[Available data]

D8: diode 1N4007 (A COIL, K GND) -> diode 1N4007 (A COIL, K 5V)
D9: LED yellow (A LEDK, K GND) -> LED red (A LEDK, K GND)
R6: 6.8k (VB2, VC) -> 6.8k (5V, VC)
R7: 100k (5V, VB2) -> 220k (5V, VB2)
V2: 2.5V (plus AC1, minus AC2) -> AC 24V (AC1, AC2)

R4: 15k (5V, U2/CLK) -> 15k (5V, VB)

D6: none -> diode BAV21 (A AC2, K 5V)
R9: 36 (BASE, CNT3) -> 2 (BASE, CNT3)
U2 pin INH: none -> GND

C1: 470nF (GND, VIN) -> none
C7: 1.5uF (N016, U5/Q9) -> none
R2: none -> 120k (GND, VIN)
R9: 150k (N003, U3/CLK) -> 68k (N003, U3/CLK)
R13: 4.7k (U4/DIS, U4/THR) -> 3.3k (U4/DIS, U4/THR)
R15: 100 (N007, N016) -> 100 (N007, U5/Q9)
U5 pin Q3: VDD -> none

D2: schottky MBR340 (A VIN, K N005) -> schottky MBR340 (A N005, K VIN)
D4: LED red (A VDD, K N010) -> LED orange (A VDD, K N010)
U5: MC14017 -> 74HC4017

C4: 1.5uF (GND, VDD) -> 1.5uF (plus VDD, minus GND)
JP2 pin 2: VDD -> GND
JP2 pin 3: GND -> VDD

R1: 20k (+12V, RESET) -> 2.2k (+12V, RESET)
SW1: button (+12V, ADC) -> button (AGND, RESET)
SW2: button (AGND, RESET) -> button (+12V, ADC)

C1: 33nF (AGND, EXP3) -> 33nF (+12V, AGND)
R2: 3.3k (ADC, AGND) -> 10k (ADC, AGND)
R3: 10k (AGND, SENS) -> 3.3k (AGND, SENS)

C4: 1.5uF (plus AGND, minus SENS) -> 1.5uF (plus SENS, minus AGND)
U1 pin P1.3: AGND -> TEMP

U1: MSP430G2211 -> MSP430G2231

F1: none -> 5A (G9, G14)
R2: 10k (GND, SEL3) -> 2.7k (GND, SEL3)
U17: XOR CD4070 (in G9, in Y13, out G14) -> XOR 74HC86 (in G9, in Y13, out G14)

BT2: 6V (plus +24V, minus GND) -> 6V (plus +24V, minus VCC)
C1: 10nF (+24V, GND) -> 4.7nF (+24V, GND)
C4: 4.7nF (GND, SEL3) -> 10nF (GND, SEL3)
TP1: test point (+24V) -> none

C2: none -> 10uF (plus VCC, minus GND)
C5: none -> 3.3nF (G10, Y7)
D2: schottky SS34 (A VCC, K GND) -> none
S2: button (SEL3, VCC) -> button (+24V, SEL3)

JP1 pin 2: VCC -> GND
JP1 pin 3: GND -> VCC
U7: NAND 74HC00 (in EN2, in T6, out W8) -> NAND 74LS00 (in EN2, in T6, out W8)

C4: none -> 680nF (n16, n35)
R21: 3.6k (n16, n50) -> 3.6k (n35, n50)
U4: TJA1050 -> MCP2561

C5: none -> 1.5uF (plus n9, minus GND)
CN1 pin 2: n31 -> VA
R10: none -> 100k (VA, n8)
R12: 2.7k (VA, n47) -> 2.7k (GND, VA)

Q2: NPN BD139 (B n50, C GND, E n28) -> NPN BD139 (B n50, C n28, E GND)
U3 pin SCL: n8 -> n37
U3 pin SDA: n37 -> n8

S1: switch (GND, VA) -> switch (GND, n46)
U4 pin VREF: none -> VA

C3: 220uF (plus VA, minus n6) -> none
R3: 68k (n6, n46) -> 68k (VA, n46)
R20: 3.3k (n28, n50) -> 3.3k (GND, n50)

[/Available data]

Each line that includes the string "AGND" should be copied from the data.

SW1: button (+12V, ADC) -> button (AGND, RESET)
SW2: button (AGND, RESET) -> button (+12V, ADC)
C1: 33nF (AGND, EXP3) -> 33nF (+12V, AGND)
R2: 3.3k (ADC, AGND) -> 10k (ADC, AGND)
R3: 10k (AGND, SENS) -> 3.3k (AGND, SENS)
C4: 1.5uF (plus AGND, minus SENS) -> 1.5uF (plus SENS, minus AGND)
U1 pin P1.3: AGND -> TEMP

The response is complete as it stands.